** DATA RECORDS follows **

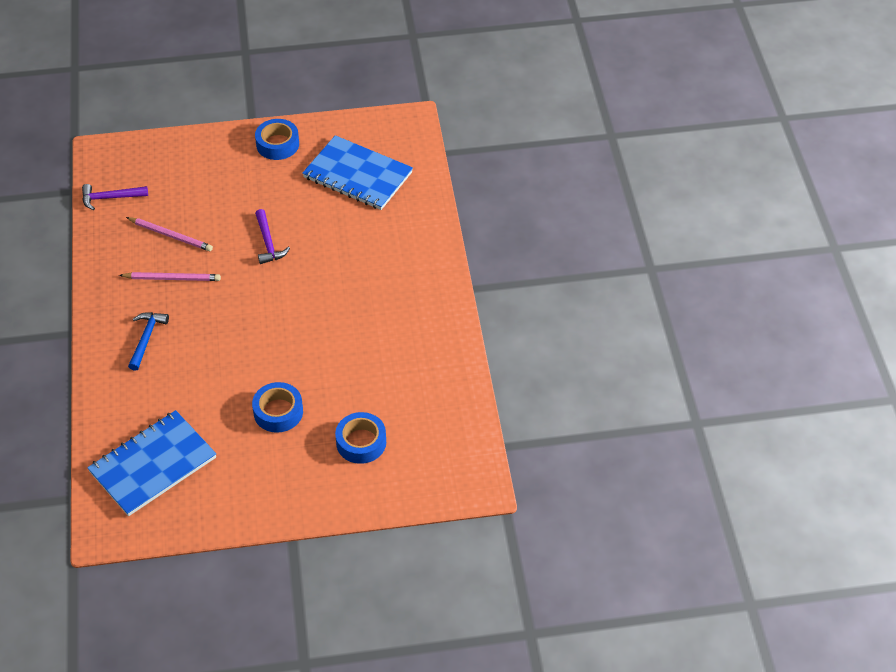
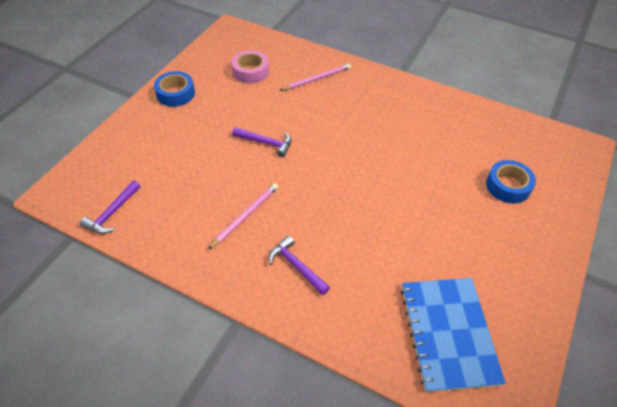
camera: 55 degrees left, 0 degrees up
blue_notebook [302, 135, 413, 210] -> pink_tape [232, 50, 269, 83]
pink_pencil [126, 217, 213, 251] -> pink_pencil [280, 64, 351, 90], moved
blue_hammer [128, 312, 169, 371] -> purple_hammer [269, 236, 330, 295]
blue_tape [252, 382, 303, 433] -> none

** End of DATA RECORDS **

Output all of the records word for word, and keep the pictures out of the copy.

camera: 55 degrees left, 0 degrees up
blue_notebook [302, 135, 413, 210] -> pink_tape [232, 50, 269, 83]
pink_pencil [126, 217, 213, 251] -> pink_pencil [280, 64, 351, 90], moved
blue_hammer [128, 312, 169, 371] -> purple_hammer [269, 236, 330, 295]
blue_tape [252, 382, 303, 433] -> none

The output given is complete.